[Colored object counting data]
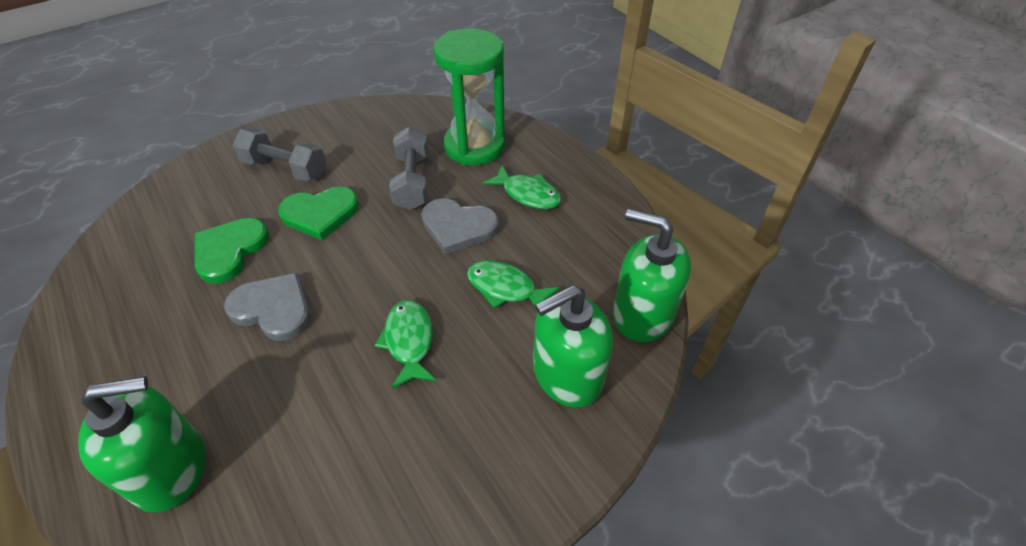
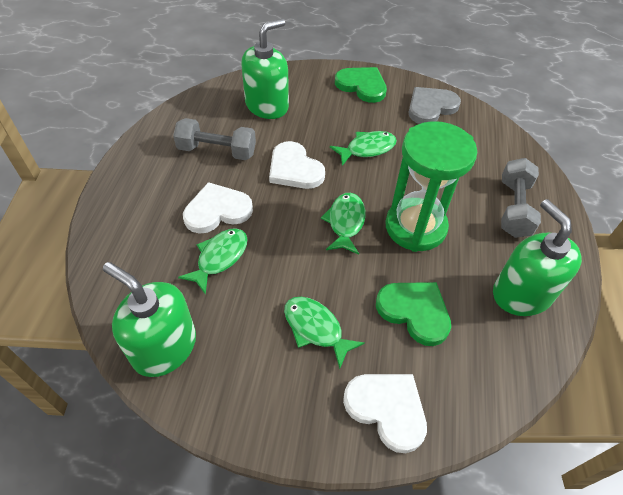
green fish: 3 -> 4
grey heart: 2 -> 1
white heart: 0 -> 3

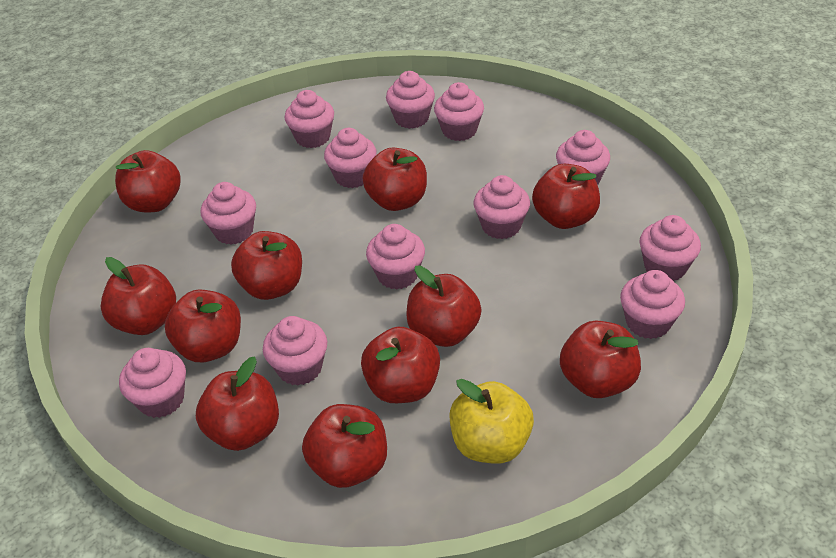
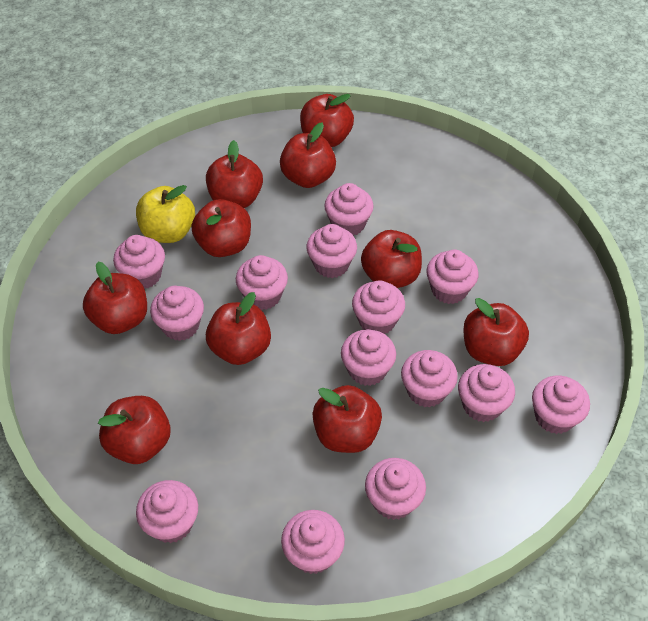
pink cupcake: 12 -> 14
red apple: 11 -> 10

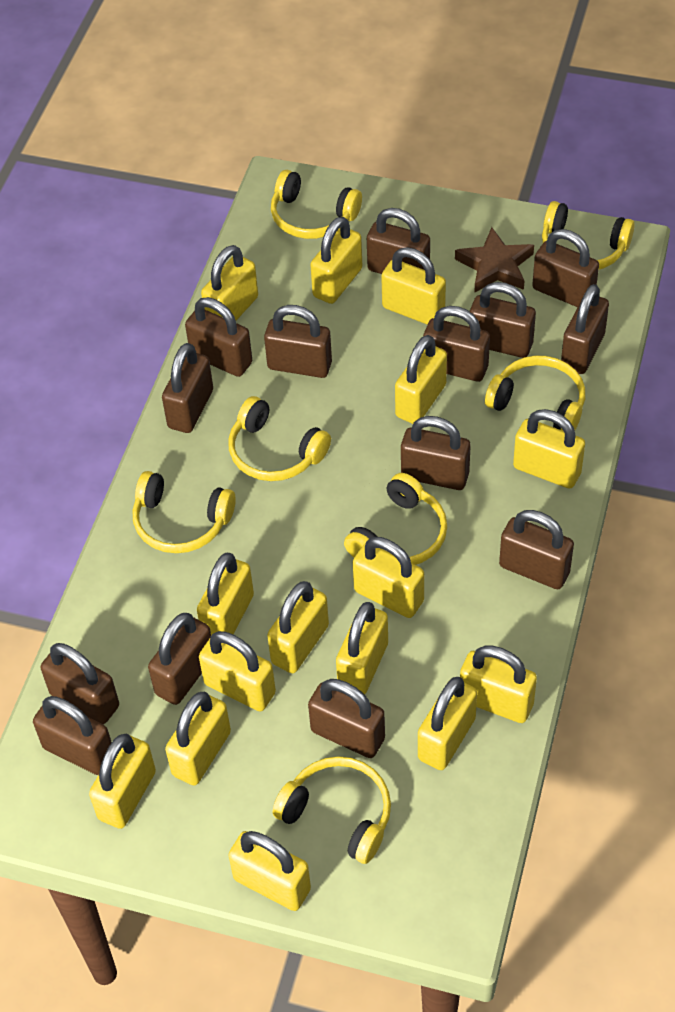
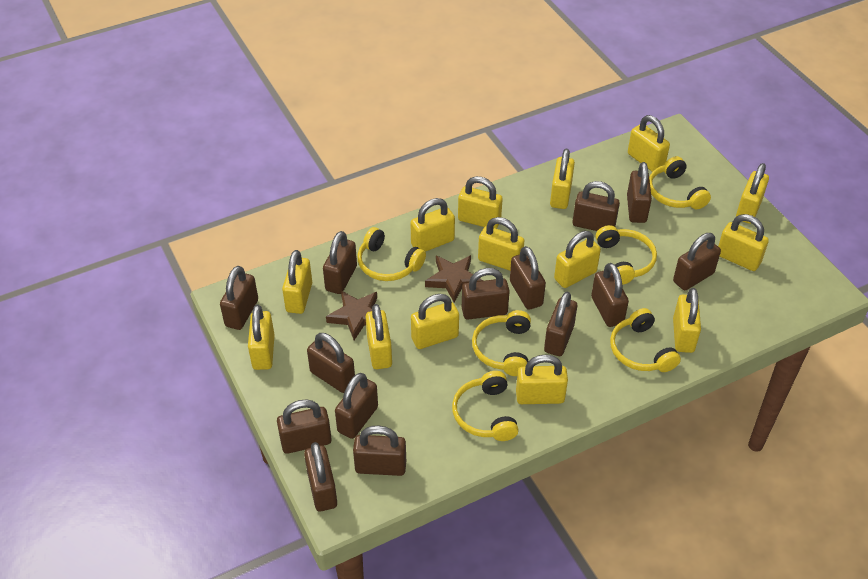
brown star: 1 -> 2
yellow headphones: 7 -> 6
yellow padlock: 15 -> 14

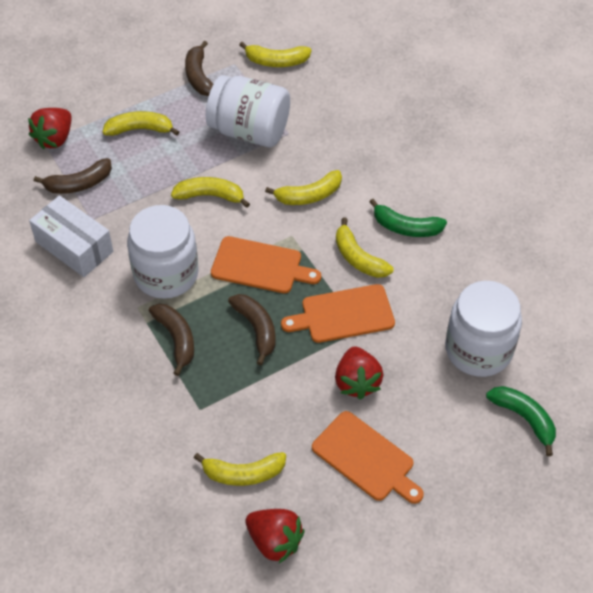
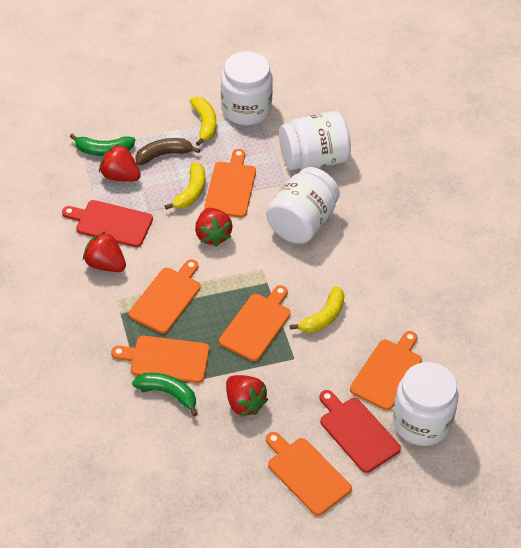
brown banana: 4 -> 1
orange cutting board: 3 -> 6
red cutting board: 0 -> 2
red strawberry: 3 -> 4
white box: 1 -> 0
white jar: 3 -> 4
yellow banana: 6 -> 3

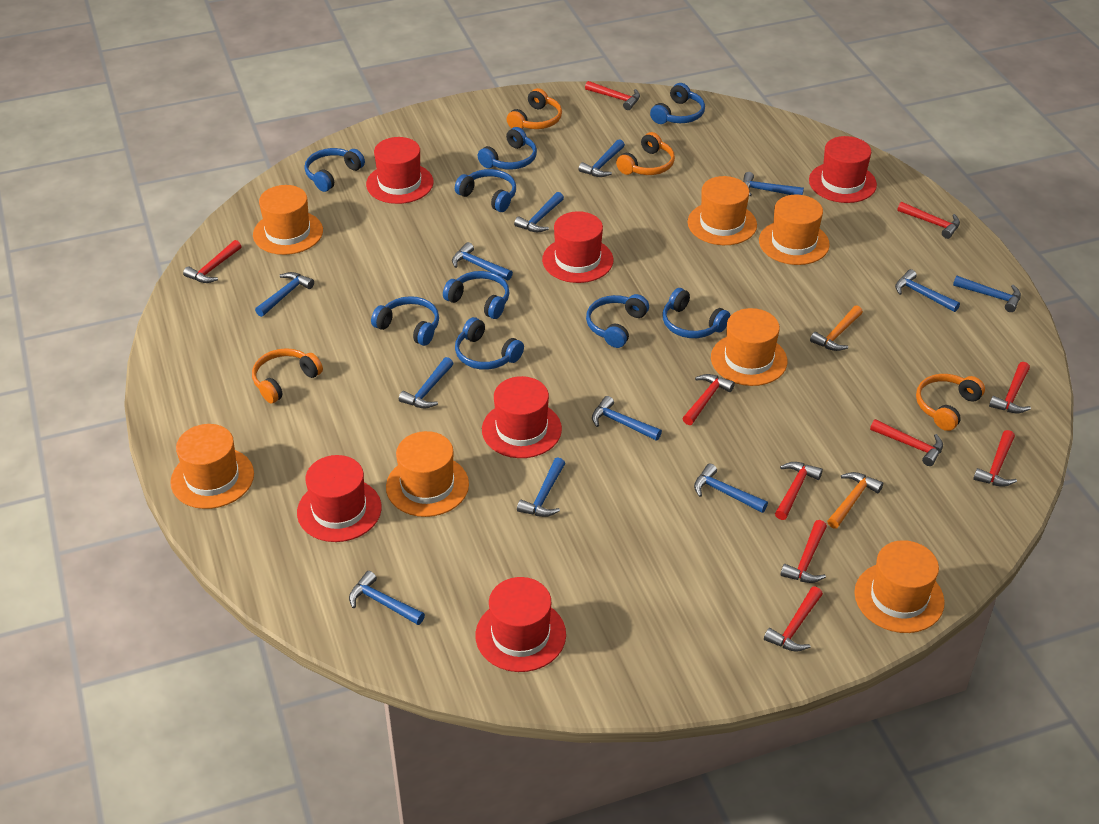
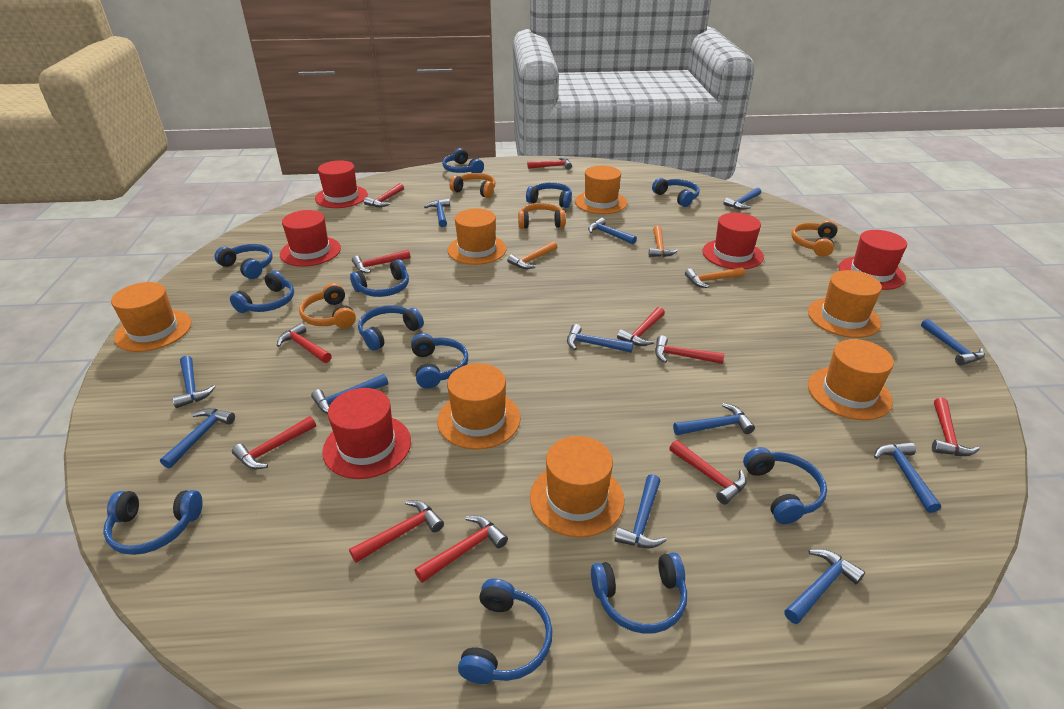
blue headphones: 9 -> 12
orange hammer: 2 -> 3
red hammer: 10 -> 11
red hat: 6 -> 5

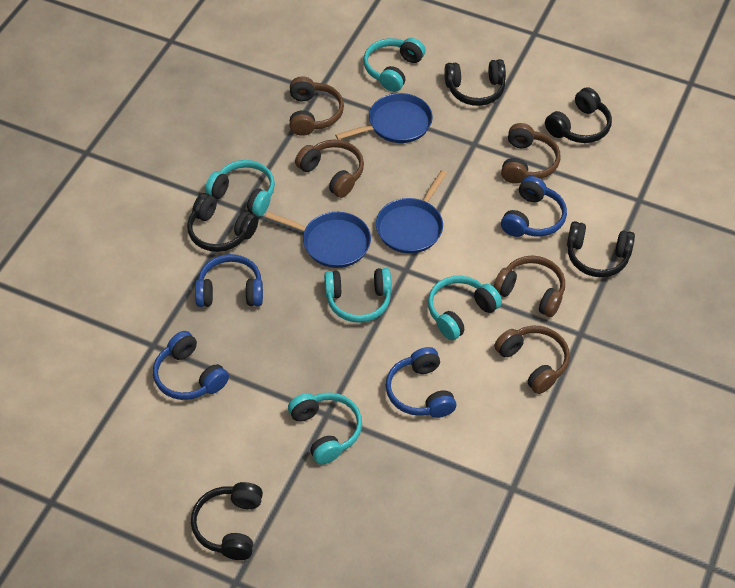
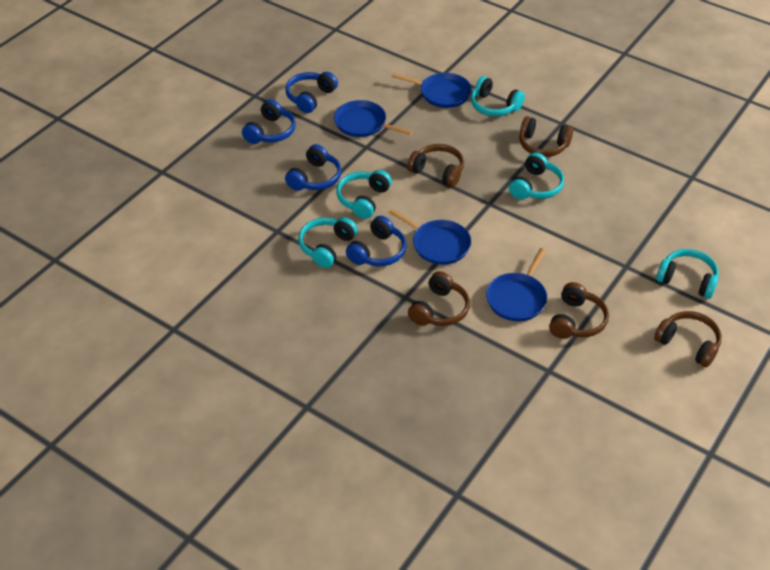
black headphones: 5 -> 0
blue pan: 3 -> 4

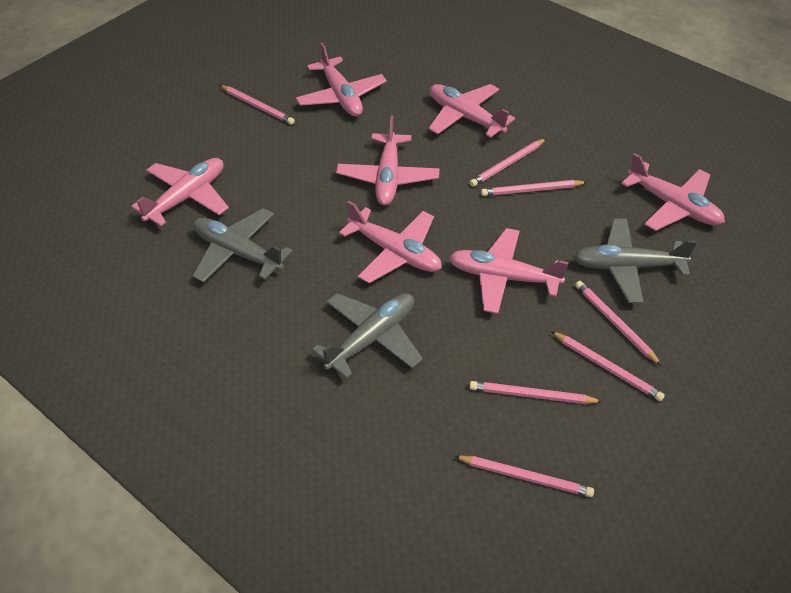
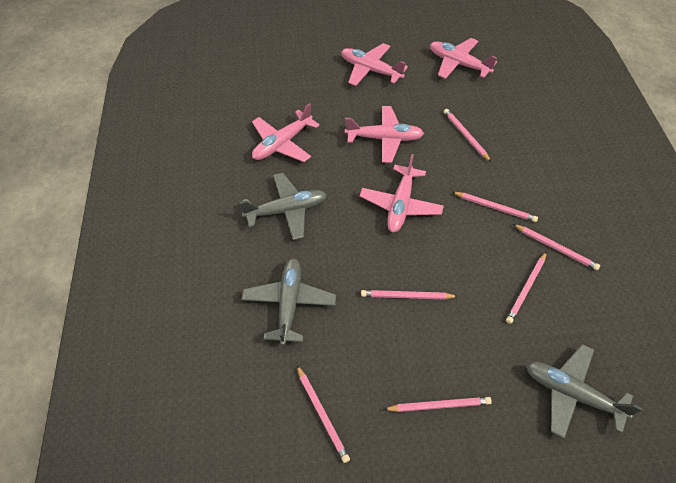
pink plane: 7 -> 5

Aim of the exercise. Begin at the first line of the entries and stop after the line holding "orange hammer: 2 -> 3"; repeat those lines exactly, but not the pictures.

Response box.
green fish: 3 -> 4
grey heart: 2 -> 1
white heart: 0 -> 3

pink cupcake: 12 -> 14
red apple: 11 -> 10

brown star: 1 -> 2
yellow headphones: 7 -> 6
yellow padlock: 15 -> 14

brown banana: 4 -> 1
orange cutting board: 3 -> 6
red cutting board: 0 -> 2
red strawberry: 3 -> 4
white box: 1 -> 0
white jar: 3 -> 4
yellow banana: 6 -> 3

blue headphones: 9 -> 12
orange hammer: 2 -> 3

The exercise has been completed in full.